_Work to complete_
Please pick out each line below that contains the word "with". Copy every one of those lines in full.
### Dataset excerpts ###
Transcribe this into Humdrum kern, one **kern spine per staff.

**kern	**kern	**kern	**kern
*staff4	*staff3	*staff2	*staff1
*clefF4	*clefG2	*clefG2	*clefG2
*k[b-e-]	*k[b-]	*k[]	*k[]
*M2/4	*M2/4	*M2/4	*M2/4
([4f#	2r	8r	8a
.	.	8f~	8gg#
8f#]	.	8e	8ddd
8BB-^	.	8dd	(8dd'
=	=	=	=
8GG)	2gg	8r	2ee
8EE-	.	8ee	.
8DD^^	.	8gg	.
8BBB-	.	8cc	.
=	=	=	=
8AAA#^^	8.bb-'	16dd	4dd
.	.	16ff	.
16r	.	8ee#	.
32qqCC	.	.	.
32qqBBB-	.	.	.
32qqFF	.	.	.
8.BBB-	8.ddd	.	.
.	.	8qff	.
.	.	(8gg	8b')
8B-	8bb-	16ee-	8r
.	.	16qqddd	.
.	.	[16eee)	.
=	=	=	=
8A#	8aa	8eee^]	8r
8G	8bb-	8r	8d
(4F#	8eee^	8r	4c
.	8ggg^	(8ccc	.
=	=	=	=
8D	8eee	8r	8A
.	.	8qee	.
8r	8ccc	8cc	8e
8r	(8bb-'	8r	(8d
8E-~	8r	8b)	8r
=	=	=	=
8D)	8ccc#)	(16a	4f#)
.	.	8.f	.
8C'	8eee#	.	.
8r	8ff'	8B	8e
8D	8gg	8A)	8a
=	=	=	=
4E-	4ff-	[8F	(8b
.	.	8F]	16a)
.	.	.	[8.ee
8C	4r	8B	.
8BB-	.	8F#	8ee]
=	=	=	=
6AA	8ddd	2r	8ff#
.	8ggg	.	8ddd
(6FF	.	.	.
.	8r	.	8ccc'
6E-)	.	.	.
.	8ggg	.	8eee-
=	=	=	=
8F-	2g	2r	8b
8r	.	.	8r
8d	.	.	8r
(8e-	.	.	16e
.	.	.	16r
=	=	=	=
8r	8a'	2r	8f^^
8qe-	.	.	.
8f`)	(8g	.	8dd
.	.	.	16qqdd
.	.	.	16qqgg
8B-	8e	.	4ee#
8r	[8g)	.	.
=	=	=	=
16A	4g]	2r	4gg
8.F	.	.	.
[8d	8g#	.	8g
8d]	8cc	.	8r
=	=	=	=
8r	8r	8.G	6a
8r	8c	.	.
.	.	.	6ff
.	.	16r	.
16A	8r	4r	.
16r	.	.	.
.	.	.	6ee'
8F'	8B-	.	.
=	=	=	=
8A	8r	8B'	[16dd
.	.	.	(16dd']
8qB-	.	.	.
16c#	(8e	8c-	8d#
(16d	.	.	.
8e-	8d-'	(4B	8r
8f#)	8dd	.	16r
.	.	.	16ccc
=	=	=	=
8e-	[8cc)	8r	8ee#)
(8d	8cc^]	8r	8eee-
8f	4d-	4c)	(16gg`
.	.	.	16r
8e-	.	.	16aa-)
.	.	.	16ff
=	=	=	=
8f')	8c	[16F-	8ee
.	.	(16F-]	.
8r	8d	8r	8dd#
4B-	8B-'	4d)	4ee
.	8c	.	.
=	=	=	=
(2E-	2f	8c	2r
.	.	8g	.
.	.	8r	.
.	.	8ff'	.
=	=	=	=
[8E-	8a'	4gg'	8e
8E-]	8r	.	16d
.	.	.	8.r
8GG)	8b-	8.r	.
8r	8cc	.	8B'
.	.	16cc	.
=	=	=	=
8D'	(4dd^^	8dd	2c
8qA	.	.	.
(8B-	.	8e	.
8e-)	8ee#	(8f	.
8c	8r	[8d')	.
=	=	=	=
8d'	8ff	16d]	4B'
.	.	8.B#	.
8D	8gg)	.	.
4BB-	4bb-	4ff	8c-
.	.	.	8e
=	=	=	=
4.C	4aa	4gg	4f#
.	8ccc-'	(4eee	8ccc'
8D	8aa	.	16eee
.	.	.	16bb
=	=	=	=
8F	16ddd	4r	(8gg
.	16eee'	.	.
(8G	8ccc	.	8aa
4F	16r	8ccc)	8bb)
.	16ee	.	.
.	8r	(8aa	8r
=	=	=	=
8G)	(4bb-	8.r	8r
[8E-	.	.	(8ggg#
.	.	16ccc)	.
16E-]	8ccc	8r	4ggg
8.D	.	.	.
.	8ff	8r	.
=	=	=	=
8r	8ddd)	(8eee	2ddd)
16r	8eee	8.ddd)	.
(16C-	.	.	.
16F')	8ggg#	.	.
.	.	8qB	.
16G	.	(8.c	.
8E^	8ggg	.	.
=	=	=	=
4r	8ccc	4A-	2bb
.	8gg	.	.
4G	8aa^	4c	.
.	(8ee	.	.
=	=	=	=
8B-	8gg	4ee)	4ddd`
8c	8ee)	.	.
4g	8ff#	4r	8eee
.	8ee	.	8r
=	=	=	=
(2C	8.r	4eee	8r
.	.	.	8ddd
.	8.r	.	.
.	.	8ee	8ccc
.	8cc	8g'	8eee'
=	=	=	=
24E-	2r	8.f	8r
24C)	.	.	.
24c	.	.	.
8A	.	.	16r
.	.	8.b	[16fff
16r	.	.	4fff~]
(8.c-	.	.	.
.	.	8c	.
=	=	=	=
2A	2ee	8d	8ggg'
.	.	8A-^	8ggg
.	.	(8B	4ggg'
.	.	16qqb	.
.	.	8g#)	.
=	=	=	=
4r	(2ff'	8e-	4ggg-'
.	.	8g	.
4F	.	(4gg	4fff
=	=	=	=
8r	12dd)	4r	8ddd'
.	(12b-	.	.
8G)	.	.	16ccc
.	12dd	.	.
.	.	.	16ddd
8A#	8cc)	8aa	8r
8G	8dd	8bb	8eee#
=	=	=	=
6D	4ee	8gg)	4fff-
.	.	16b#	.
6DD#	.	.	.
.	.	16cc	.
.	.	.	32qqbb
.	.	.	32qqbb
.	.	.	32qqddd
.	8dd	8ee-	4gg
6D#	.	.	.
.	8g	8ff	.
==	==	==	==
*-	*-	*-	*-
###
### Dataset excerpts ###
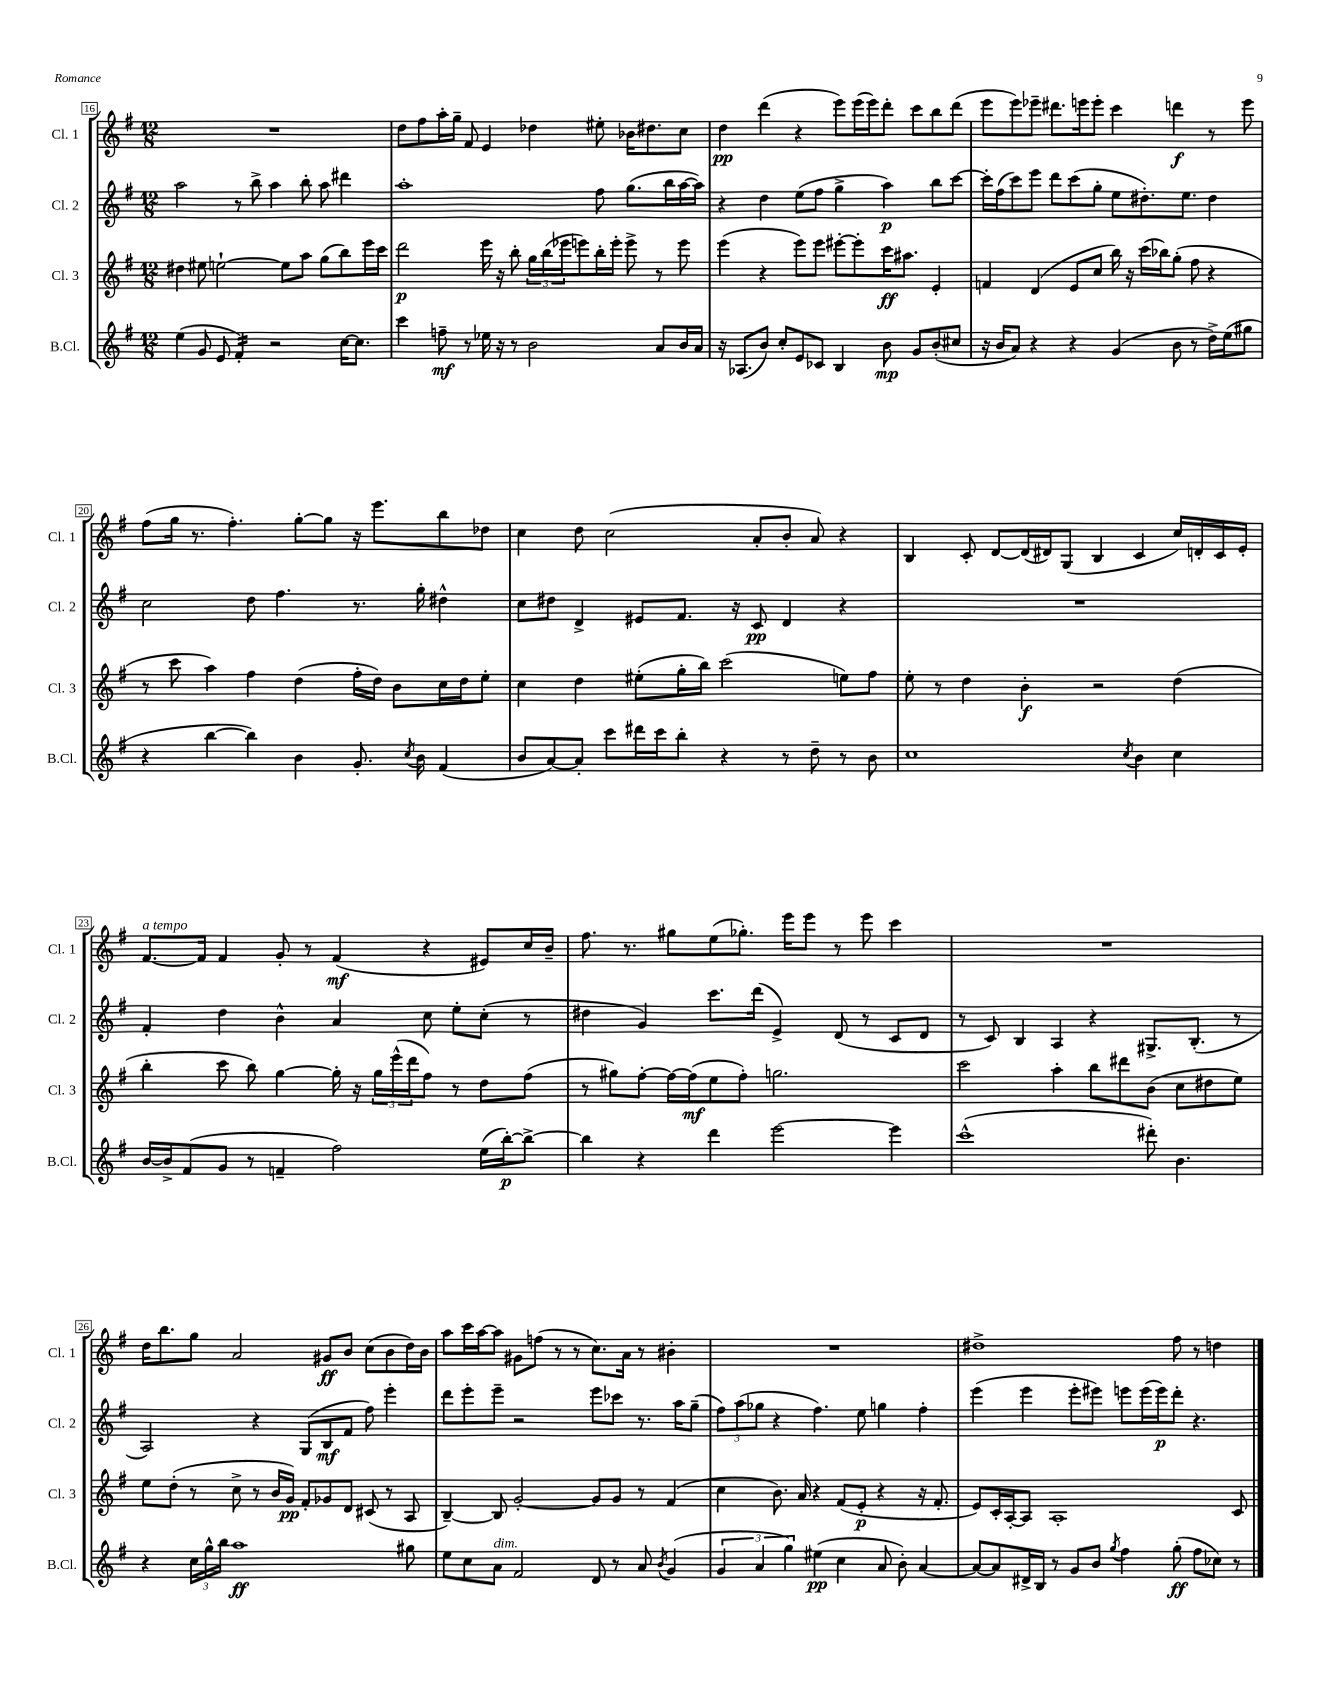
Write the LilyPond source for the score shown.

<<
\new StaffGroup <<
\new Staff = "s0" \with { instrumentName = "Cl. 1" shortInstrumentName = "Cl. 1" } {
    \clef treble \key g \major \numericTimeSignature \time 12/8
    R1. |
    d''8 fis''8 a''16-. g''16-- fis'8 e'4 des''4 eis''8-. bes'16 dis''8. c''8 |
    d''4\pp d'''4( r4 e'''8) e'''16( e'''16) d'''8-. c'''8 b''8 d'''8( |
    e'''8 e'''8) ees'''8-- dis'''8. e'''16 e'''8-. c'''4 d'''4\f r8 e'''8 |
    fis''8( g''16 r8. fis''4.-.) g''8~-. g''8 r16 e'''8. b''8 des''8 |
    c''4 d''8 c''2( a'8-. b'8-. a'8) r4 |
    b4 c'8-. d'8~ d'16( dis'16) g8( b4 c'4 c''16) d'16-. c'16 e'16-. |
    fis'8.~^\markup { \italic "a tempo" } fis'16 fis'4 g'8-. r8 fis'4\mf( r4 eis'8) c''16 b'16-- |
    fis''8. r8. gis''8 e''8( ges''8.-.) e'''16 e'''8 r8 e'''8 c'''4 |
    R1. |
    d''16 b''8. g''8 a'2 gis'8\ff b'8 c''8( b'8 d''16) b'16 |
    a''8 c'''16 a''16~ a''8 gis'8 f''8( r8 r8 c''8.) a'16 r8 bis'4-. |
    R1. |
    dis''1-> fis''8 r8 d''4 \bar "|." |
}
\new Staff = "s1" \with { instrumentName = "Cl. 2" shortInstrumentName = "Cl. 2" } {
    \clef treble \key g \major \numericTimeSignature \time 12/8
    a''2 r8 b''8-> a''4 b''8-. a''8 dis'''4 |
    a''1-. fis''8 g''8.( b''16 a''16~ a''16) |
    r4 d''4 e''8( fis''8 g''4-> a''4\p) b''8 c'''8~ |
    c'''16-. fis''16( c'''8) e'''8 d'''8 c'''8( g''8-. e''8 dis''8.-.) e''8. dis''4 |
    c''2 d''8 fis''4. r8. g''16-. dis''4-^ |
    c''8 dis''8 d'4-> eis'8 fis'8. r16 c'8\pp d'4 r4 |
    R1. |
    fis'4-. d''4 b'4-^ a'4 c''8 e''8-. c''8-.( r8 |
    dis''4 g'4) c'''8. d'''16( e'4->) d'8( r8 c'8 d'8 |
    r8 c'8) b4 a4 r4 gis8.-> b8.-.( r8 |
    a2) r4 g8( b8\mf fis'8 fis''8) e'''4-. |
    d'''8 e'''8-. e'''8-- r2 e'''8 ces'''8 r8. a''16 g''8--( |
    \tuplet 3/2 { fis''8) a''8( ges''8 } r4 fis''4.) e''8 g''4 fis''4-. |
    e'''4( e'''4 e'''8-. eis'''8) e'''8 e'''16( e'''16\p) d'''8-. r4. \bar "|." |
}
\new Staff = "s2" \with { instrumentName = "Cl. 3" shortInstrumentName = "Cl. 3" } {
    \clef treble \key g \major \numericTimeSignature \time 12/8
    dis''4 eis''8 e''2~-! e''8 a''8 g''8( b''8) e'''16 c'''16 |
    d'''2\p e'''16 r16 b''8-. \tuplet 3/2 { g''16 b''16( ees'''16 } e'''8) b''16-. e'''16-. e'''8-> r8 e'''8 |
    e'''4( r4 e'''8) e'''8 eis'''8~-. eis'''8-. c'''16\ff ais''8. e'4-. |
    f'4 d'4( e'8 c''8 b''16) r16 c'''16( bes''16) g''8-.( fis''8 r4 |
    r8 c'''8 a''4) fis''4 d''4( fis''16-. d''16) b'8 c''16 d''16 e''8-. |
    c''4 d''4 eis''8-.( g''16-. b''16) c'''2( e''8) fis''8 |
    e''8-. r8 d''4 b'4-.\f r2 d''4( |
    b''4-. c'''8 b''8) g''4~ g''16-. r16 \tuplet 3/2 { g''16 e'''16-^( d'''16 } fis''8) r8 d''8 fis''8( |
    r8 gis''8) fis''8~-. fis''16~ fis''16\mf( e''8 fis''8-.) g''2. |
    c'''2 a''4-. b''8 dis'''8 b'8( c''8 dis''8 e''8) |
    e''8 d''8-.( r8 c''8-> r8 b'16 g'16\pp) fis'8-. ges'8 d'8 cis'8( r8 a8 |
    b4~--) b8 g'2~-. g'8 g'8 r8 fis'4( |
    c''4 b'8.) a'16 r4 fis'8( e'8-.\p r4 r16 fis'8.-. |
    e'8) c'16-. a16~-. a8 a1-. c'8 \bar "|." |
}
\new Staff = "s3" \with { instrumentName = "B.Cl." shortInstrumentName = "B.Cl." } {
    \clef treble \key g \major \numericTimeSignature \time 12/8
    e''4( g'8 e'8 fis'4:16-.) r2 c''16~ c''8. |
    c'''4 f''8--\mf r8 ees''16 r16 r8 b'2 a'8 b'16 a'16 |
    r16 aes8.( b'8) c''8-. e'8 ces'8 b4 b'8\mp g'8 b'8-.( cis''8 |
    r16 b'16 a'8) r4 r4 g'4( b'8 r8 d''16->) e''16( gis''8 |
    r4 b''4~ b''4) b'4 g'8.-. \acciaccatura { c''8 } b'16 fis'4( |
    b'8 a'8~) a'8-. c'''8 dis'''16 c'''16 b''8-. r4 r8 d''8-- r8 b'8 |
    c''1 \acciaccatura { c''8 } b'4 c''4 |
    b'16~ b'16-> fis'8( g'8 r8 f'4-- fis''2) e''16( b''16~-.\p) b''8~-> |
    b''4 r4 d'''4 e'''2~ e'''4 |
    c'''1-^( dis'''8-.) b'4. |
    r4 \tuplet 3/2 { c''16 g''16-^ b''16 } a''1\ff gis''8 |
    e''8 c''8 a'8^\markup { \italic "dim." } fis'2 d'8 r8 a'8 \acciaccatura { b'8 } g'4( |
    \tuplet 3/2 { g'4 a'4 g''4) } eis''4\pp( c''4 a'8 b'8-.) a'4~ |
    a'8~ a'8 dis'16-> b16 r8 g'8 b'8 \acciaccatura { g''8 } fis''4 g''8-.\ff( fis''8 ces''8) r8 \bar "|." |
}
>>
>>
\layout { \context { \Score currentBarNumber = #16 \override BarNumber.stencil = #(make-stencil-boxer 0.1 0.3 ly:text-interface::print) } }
###
_Result below_
\new Staff = "s0" \with { instrumentName = "Cl. 1" shortInstrumentName = "Cl. 1" } {
\new Staff = "s1" \with { instrumentName = "Cl. 2" shortInstrumentName = "Cl. 2" } {
\new Staff = "s2" \with { instrumentName = "Cl. 3" shortInstrumentName = "Cl. 3" } {
\new Staff = "s3" \with { instrumentName = "B.Cl." shortInstrumentName = "B.Cl." } {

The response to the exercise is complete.